[What to work on] Reproduce the whole listing, character for character.

[Listed entries]
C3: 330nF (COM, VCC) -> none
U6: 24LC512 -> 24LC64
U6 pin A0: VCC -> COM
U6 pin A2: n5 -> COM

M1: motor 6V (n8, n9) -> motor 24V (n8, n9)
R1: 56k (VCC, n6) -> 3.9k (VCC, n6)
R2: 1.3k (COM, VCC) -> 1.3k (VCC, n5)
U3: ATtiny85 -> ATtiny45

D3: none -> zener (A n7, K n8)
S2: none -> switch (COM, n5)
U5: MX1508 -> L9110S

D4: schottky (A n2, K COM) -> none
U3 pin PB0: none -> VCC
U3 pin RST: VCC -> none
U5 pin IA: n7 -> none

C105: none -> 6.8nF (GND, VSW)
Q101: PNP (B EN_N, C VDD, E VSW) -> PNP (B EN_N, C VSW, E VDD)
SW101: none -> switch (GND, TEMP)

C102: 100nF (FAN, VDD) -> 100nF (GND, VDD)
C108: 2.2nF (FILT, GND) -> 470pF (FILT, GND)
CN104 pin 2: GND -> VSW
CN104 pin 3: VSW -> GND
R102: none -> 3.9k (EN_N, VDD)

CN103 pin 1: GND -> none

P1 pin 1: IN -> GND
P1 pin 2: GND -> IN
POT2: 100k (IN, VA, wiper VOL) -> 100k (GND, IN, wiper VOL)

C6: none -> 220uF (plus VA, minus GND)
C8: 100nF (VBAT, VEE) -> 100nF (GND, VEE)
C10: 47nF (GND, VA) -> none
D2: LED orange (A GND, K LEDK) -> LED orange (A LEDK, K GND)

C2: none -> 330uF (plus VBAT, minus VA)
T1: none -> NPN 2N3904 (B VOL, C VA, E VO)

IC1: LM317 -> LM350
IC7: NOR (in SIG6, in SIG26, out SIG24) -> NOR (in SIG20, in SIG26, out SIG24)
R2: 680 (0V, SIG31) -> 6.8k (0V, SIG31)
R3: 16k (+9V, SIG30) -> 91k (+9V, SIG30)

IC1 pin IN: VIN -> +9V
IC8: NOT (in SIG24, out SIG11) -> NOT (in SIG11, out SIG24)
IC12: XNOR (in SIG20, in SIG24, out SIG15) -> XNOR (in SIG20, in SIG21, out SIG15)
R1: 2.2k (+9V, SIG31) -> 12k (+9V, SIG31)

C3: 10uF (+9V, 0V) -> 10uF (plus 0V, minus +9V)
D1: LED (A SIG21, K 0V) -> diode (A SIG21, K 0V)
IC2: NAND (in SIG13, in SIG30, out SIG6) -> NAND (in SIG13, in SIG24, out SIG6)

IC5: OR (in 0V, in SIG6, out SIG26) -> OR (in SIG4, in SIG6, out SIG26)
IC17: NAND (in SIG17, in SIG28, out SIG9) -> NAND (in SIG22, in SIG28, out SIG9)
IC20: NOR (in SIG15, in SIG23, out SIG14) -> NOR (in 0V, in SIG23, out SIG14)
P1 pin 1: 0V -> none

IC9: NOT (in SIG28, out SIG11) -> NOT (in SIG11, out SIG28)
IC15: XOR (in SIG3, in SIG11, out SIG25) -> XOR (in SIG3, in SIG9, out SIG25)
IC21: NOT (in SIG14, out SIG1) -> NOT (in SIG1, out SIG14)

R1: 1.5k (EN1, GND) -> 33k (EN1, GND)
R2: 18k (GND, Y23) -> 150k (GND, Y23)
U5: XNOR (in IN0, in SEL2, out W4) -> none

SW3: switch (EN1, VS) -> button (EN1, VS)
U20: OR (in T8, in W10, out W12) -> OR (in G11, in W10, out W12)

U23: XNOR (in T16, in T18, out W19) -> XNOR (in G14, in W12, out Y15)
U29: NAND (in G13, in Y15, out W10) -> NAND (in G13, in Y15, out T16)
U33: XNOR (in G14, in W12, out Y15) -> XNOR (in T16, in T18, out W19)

[Solution below]
C3: 330nF (COM, VCC) -> none
U6: 24LC512 -> 24LC64
U6 pin A0: VCC -> COM
U6 pin A2: n5 -> COM

M1: motor 6V (n8, n9) -> motor 24V (n8, n9)
R1: 56k (VCC, n6) -> 3.9k (VCC, n6)
R2: 1.3k (COM, VCC) -> 1.3k (VCC, n5)
U3: ATtiny85 -> ATtiny45

D3: none -> zener (A n7, K n8)
S2: none -> switch (COM, n5)
U5: MX1508 -> L9110S

D4: schottky (A n2, K COM) -> none
U3 pin PB0: none -> VCC
U3 pin RST: VCC -> none
U5 pin IA: n7 -> none

C105: none -> 6.8nF (GND, VSW)
Q101: PNP (B EN_N, C VDD, E VSW) -> PNP (B EN_N, C VSW, E VDD)
SW101: none -> switch (GND, TEMP)

C102: 100nF (FAN, VDD) -> 100nF (GND, VDD)
C108: 2.2nF (FILT, GND) -> 470pF (FILT, GND)
CN104 pin 2: GND -> VSW
CN104 pin 3: VSW -> GND
R102: none -> 3.9k (EN_N, VDD)

CN103 pin 1: GND -> none

P1 pin 1: IN -> GND
P1 pin 2: GND -> IN
POT2: 100k (IN, VA, wiper VOL) -> 100k (GND, IN, wiper VOL)

C6: none -> 220uF (plus VA, minus GND)
C8: 100nF (VBAT, VEE) -> 100nF (GND, VEE)
C10: 47nF (GND, VA) -> none
D2: LED orange (A GND, K LEDK) -> LED orange (A LEDK, K GND)

C2: none -> 330uF (plus VBAT, minus VA)
T1: none -> NPN 2N3904 (B VOL, C VA, E VO)

IC1: LM317 -> LM350
IC7: NOR (in SIG6, in SIG26, out SIG24) -> NOR (in SIG20, in SIG26, out SIG24)
R2: 680 (0V, SIG31) -> 6.8k (0V, SIG31)
R3: 16k (+9V, SIG30) -> 91k (+9V, SIG30)

IC1 pin IN: VIN -> +9V
IC8: NOT (in SIG24, out SIG11) -> NOT (in SIG11, out SIG24)
IC12: XNOR (in SIG20, in SIG24, out SIG15) -> XNOR (in SIG20, in SIG21, out SIG15)
R1: 2.2k (+9V, SIG31) -> 12k (+9V, SIG31)

C3: 10uF (+9V, 0V) -> 10uF (plus 0V, minus +9V)
D1: LED (A SIG21, K 0V) -> diode (A SIG21, K 0V)
IC2: NAND (in SIG13, in SIG30, out SIG6) -> NAND (in SIG13, in SIG24, out SIG6)

IC5: OR (in 0V, in SIG6, out SIG26) -> OR (in SIG4, in SIG6, out SIG26)
IC17: NAND (in SIG17, in SIG28, out SIG9) -> NAND (in SIG22, in SIG28, out SIG9)
IC20: NOR (in SIG15, in SIG23, out SIG14) -> NOR (in 0V, in SIG23, out SIG14)
P1 pin 1: 0V -> none

IC9: NOT (in SIG28, out SIG11) -> NOT (in SIG11, out SIG28)
IC15: XOR (in SIG3, in SIG11, out SIG25) -> XOR (in SIG3, in SIG9, out SIG25)
IC21: NOT (in SIG14, out SIG1) -> NOT (in SIG1, out SIG14)

R1: 1.5k (EN1, GND) -> 33k (EN1, GND)
R2: 18k (GND, Y23) -> 150k (GND, Y23)
U5: XNOR (in IN0, in SEL2, out W4) -> none

SW3: switch (EN1, VS) -> button (EN1, VS)
U20: OR (in T8, in W10, out W12) -> OR (in G11, in W10, out W12)

U23: XNOR (in T16, in T18, out W19) -> XNOR (in G14, in W12, out Y15)
U29: NAND (in G13, in Y15, out W10) -> NAND (in G13, in Y15, out T16)
U33: XNOR (in G14, in W12, out Y15) -> XNOR (in T16, in T18, out W19)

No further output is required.